Change "semicircle" to "half circle" in the listing from the line with "green L-shape: moved 5 px left, 13 px up" to the line with "red pentagon: moved 12", keeping everything else the same. Give back only those lines, without the pictures.

▶ _Given information_
═══
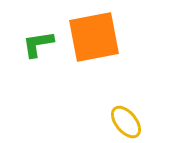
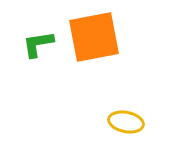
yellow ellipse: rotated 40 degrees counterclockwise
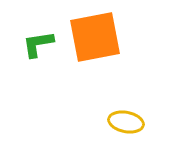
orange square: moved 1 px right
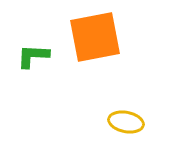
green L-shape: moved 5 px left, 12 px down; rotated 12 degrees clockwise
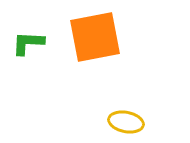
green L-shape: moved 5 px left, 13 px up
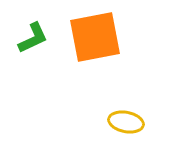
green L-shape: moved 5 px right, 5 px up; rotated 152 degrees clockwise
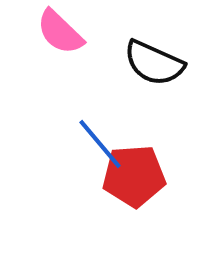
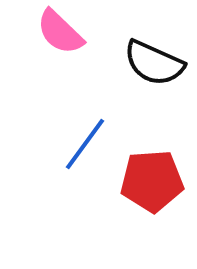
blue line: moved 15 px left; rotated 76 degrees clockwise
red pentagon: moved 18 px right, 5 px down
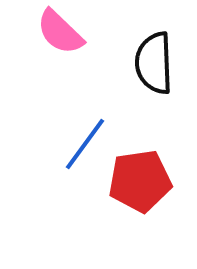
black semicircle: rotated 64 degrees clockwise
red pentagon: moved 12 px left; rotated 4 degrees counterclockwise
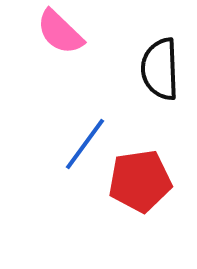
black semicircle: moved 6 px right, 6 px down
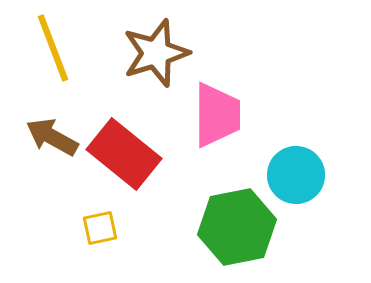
═══
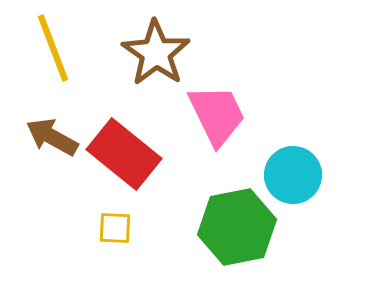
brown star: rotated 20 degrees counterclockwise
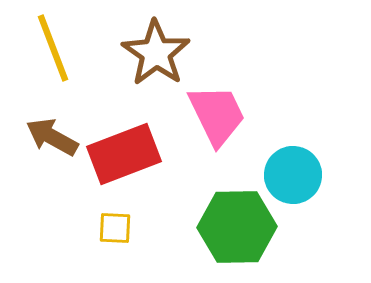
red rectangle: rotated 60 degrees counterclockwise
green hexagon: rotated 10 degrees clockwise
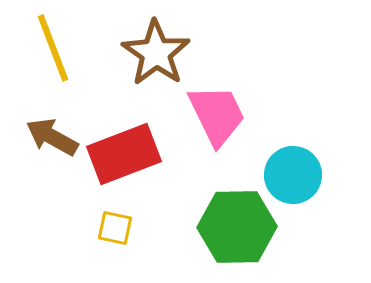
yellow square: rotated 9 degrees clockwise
═══
▶ _In response_
green L-shape: moved 5 px left, 13 px up
green L-shape: moved 5 px right, 5 px up; rotated 152 degrees clockwise
blue line: moved 15 px left; rotated 76 degrees clockwise
red pentagon: moved 18 px right, 5 px down
black half circle: rotated 64 degrees clockwise
red pentagon: moved 12 px left; rotated 4 degrees counterclockwise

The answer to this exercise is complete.